» DIRECTIONS FOR THIS TASK
The data should be printed in full, character for character.

» DATA SUPPLIED
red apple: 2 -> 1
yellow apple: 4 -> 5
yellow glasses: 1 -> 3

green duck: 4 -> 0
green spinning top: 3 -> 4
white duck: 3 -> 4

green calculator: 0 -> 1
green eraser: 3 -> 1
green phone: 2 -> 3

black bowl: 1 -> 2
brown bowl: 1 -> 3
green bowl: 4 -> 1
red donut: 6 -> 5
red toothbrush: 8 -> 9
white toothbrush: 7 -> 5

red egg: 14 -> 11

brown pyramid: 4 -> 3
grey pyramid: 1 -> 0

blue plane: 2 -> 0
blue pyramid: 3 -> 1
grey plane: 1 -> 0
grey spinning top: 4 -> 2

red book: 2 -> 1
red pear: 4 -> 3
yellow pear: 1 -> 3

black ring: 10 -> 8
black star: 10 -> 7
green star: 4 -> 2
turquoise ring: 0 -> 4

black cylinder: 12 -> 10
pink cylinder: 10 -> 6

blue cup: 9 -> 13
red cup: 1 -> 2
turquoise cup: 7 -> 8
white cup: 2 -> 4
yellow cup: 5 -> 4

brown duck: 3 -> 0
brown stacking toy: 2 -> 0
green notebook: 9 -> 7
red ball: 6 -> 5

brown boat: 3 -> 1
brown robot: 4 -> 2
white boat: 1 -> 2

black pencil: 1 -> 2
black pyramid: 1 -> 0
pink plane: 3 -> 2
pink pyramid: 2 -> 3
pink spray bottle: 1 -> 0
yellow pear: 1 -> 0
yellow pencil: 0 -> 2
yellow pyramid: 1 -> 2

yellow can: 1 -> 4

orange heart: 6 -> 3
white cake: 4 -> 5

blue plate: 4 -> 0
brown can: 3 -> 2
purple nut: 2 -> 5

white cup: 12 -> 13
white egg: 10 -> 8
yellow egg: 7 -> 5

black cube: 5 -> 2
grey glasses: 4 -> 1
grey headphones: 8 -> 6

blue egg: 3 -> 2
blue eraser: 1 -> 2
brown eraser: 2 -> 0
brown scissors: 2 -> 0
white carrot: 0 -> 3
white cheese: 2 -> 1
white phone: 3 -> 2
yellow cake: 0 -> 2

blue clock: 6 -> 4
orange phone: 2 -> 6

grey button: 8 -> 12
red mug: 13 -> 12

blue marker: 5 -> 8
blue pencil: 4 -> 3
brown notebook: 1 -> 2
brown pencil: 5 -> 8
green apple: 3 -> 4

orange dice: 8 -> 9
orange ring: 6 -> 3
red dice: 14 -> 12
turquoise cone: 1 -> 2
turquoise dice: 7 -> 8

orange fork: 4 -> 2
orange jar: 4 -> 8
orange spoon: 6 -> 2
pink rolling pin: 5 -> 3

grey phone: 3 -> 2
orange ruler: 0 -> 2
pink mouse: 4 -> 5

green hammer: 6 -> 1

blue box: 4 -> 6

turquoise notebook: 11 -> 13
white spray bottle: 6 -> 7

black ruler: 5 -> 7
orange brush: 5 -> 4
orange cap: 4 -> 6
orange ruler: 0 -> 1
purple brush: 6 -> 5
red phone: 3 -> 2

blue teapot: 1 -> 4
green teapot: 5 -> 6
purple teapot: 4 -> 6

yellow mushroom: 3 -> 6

» SOLUTION TO THIS EXERCISE
red apple: 2 -> 1
yellow apple: 4 -> 5
yellow glasses: 1 -> 3

green duck: 4 -> 0
green spinning top: 3 -> 4
white duck: 3 -> 4

green calculator: 0 -> 1
green eraser: 3 -> 1
green phone: 2 -> 3

black bowl: 1 -> 2
brown bowl: 1 -> 3
green bowl: 4 -> 1
red donut: 6 -> 5
red toothbrush: 8 -> 9
white toothbrush: 7 -> 5

red egg: 14 -> 11

brown pyramid: 4 -> 3
grey pyramid: 1 -> 0

blue plane: 2 -> 0
blue pyramid: 3 -> 1
grey plane: 1 -> 0
grey spinning top: 4 -> 2

red book: 2 -> 1
red pear: 4 -> 3
yellow pear: 1 -> 3

black ring: 10 -> 8
black star: 10 -> 7
green star: 4 -> 2
turquoise ring: 0 -> 4

black cylinder: 12 -> 10
pink cylinder: 10 -> 6

blue cup: 9 -> 13
red cup: 1 -> 2
turquoise cup: 7 -> 8
white cup: 2 -> 4
yellow cup: 5 -> 4

brown duck: 3 -> 0
brown stacking toy: 2 -> 0
green notebook: 9 -> 7
red ball: 6 -> 5

brown boat: 3 -> 1
brown robot: 4 -> 2
white boat: 1 -> 2

black pencil: 1 -> 2
black pyramid: 1 -> 0
pink plane: 3 -> 2
pink pyramid: 2 -> 3
pink spray bottle: 1 -> 0
yellow pear: 1 -> 0
yellow pencil: 0 -> 2
yellow pyramid: 1 -> 2

yellow can: 1 -> 4

orange heart: 6 -> 3
white cake: 4 -> 5

blue plate: 4 -> 0
brown can: 3 -> 2
purple nut: 2 -> 5

white cup: 12 -> 13
white egg: 10 -> 8
yellow egg: 7 -> 5

black cube: 5 -> 2
grey glasses: 4 -> 1
grey headphones: 8 -> 6

blue egg: 3 -> 2
blue eraser: 1 -> 2
brown eraser: 2 -> 0
brown scissors: 2 -> 0
white carrot: 0 -> 3
white cheese: 2 -> 1
white phone: 3 -> 2
yellow cake: 0 -> 2

blue clock: 6 -> 4
orange phone: 2 -> 6

grey button: 8 -> 12
red mug: 13 -> 12

blue marker: 5 -> 8
blue pencil: 4 -> 3
brown notebook: 1 -> 2
brown pencil: 5 -> 8
green apple: 3 -> 4

orange dice: 8 -> 9
orange ring: 6 -> 3
red dice: 14 -> 12
turquoise cone: 1 -> 2
turquoise dice: 7 -> 8

orange fork: 4 -> 2
orange jar: 4 -> 8
orange spoon: 6 -> 2
pink rolling pin: 5 -> 3

grey phone: 3 -> 2
orange ruler: 0 -> 2
pink mouse: 4 -> 5

green hammer: 6 -> 1

blue box: 4 -> 6

turquoise notebook: 11 -> 13
white spray bottle: 6 -> 7

black ruler: 5 -> 7
orange brush: 5 -> 4
orange cap: 4 -> 6
orange ruler: 0 -> 1
purple brush: 6 -> 5
red phone: 3 -> 2

blue teapot: 1 -> 4
green teapot: 5 -> 6
purple teapot: 4 -> 6

yellow mushroom: 3 -> 6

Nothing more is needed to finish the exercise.